> _WHAT THE TASK REQUIRES_:
Every picture is to be removed, and all the data is to be copied exactly.

> _EXERCISE DATA_:
══════

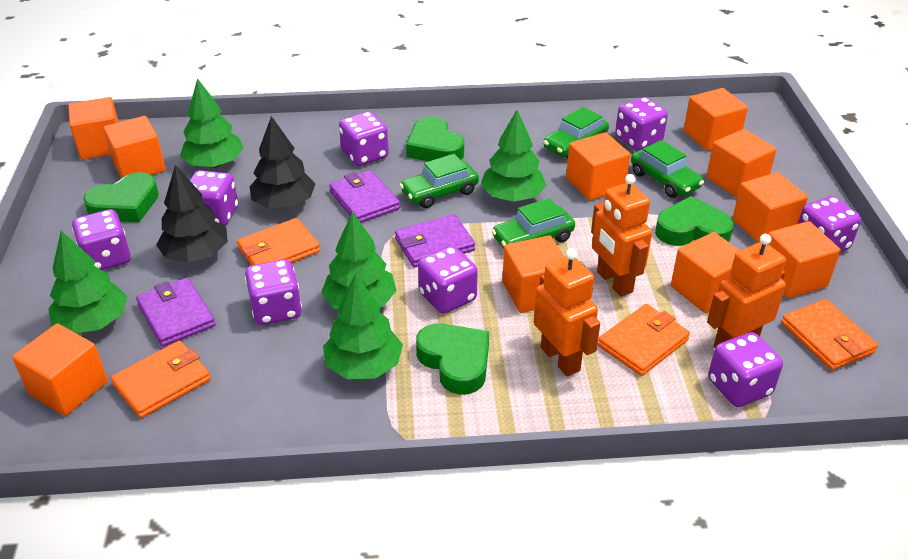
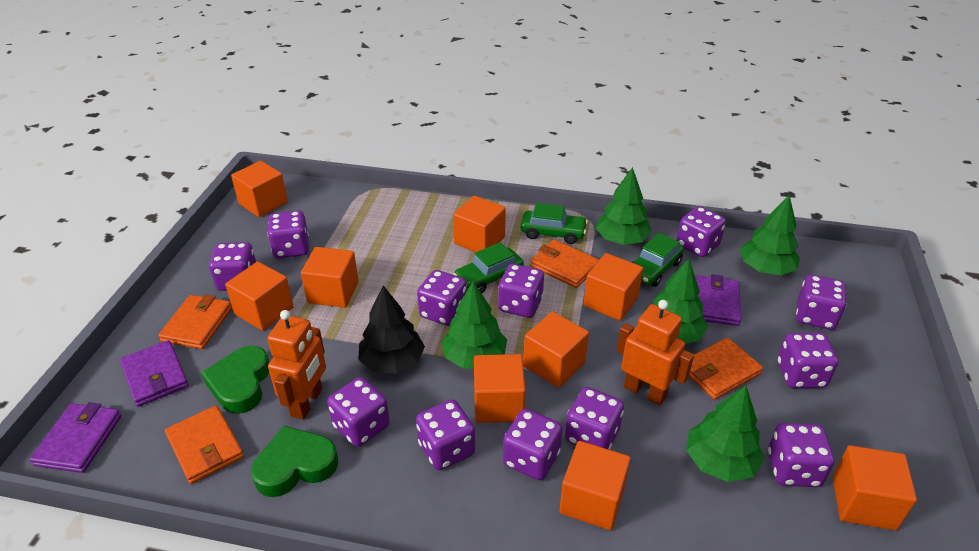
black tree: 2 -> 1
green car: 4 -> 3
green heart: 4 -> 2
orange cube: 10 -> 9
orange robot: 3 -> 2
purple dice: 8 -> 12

══════

> _OUTPUT OF THE TASK_:
black tree: 2 -> 1
green car: 4 -> 3
green heart: 4 -> 2
orange cube: 10 -> 9
orange robot: 3 -> 2
purple dice: 8 -> 12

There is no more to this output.